** Structured diff data **

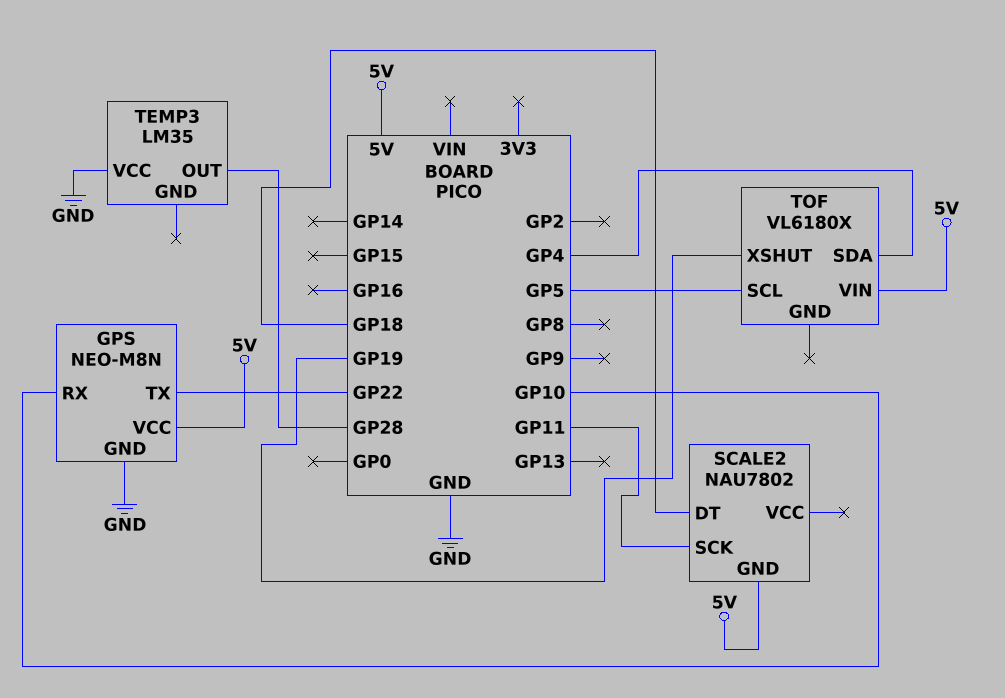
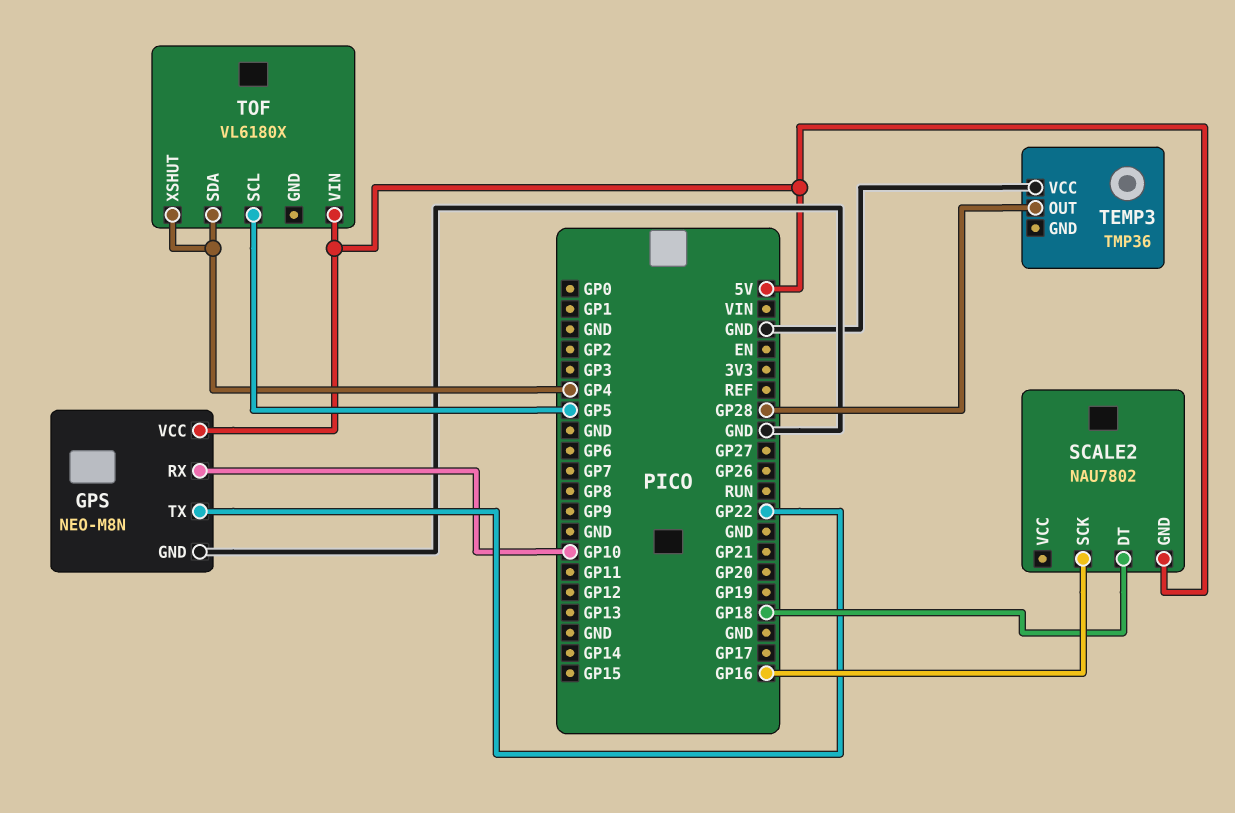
SCALE2 pin SCK: GP11 -> GP16
TEMP3: LM35 -> TMP36
TOF pin XSHUT: GP19 -> GP4

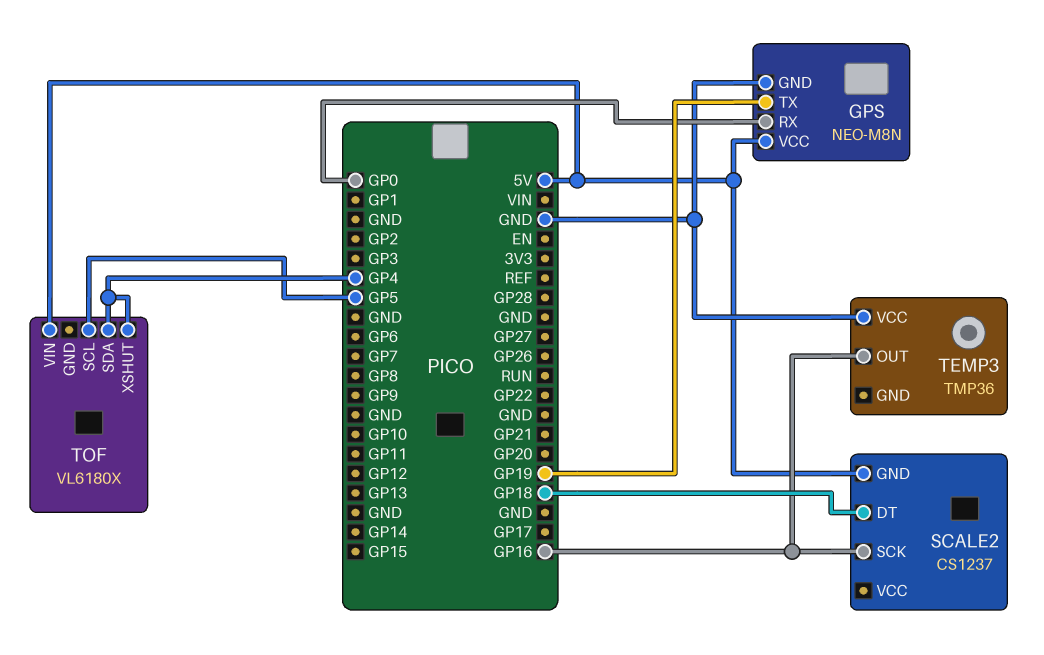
GPS pin RX: GP10 -> GP0
GPS pin TX: GP22 -> GP19
SCALE2: NAU7802 -> CS1237
TEMP3 pin OUT: GP28 -> GP16

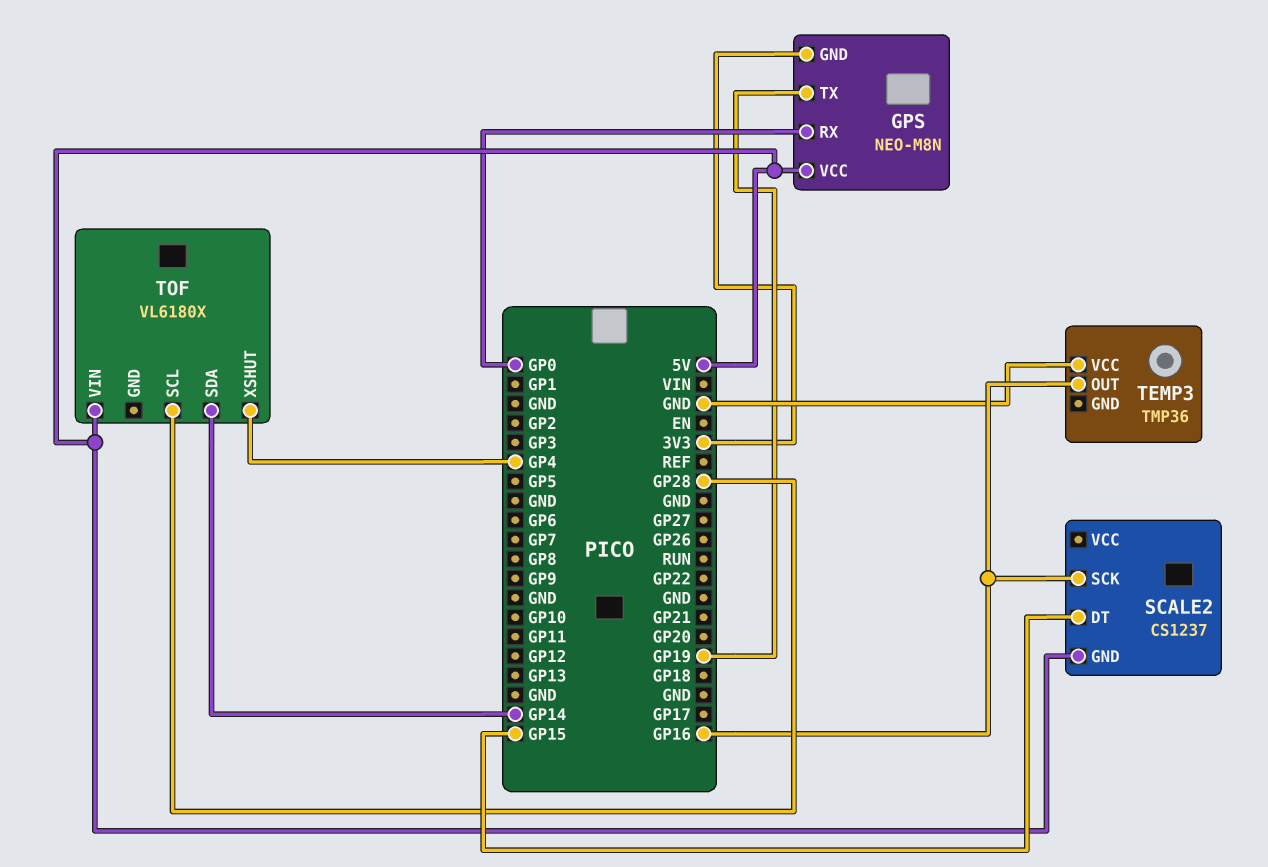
GPS pin GND: GND -> 3V3
SCALE2 pin DT: GP18 -> GP15
TOF pin SCL: GP5 -> GP28
TOF pin SDA: GP4 -> GP14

** INSTRUCTIONS TO FOLLOW **
Starting at the line that contains "GPS pin TX: GP22 -> GP19", output every line through the end of the data, both ends included, and nothing else; pictures stay out.

** TASK SOLUTION **
GPS pin TX: GP22 -> GP19
SCALE2: NAU7802 -> CS1237
TEMP3 pin OUT: GP28 -> GP16

GPS pin GND: GND -> 3V3
SCALE2 pin DT: GP18 -> GP15
TOF pin SCL: GP5 -> GP28
TOF pin SDA: GP4 -> GP14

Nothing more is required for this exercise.